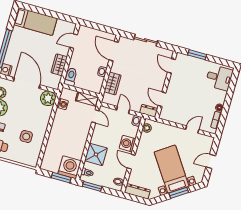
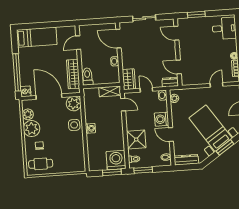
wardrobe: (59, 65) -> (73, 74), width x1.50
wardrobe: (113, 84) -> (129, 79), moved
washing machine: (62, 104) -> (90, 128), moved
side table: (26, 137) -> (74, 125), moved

---

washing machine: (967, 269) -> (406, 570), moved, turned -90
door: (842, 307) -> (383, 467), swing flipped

◆ What needs to be done ◆
Copy the lines above exactly, beginning at the line that has "wardrobe: (59, 65) -> (73, 74), width x1.50" and stopping after the line that has "side table: (26, 137) -> (74, 125), moved", and omit the rest.

◆ Exercise output ◆
wardrobe: (59, 65) -> (73, 74), width x1.50
wardrobe: (113, 84) -> (129, 79), moved
washing machine: (62, 104) -> (90, 128), moved
side table: (26, 137) -> (74, 125), moved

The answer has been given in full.